## [Work request]
Identify each line below containing the string "moved" and copy it.

►

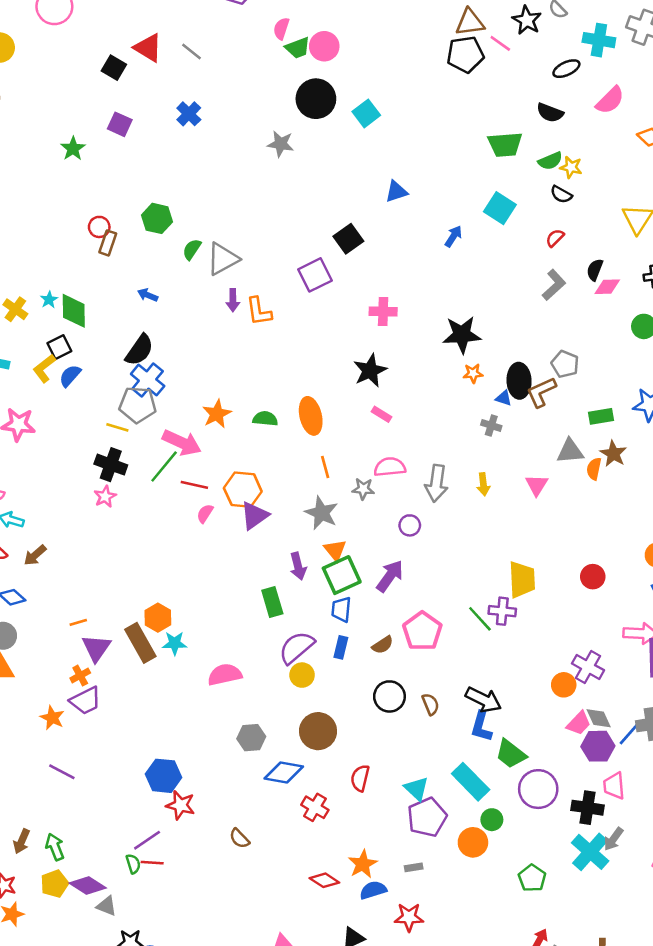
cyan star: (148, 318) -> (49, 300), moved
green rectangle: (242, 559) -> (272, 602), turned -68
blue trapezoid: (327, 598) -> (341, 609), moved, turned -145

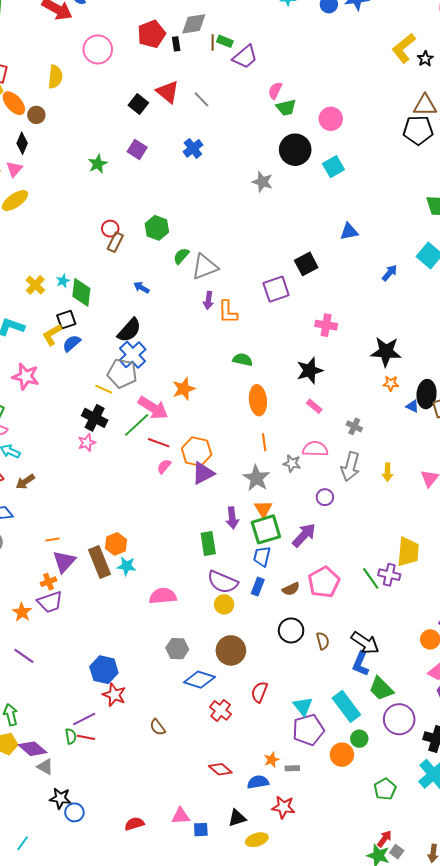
pink circle: (324, 46) -> (331, 119), moved
green semicircle: (265, 419) -> (243, 360), moved
gray cross: (491, 425) -> (354, 426), moved
purple semicircle: (297, 647) -> (223, 582), turned -124
orange star: (363, 864) -> (272, 760), moved, size x0.7

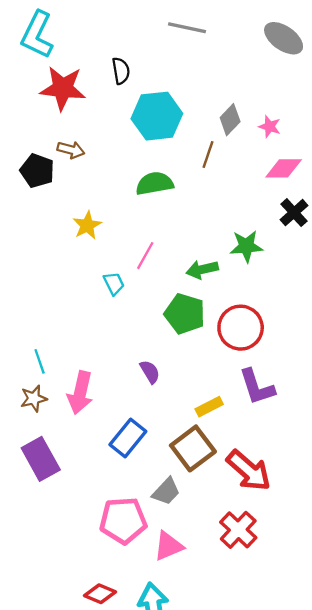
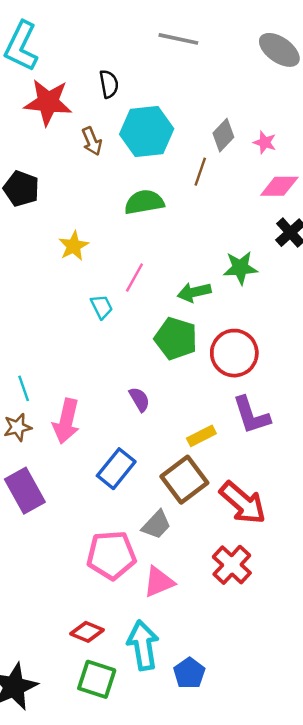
brown arrow: (71, 150) -> (92, 141), moved, turned 52

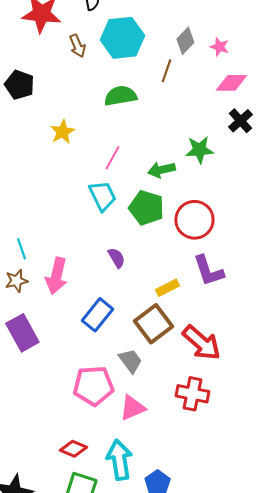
cyan trapezoid: (102, 307) -> (102, 196), moved, size x1.5
gray trapezoid: (156, 525) -> (130, 361), turned -80
red cross: (232, 565) -> (192, 394), turned -32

◄

## [Exercise response]
cyan star: (148, 318) -> (49, 300), moved
blue trapezoid: (327, 598) -> (341, 609), moved, turned -145
pink circle: (324, 46) -> (331, 119), moved
green semicircle: (265, 419) -> (243, 360), moved
gray cross: (491, 425) -> (354, 426), moved
orange star: (363, 864) -> (272, 760), moved, size x0.7
brown arrow: (71, 150) -> (92, 141), moved, turned 52
cyan trapezoid: (102, 307) -> (102, 196), moved, size x1.5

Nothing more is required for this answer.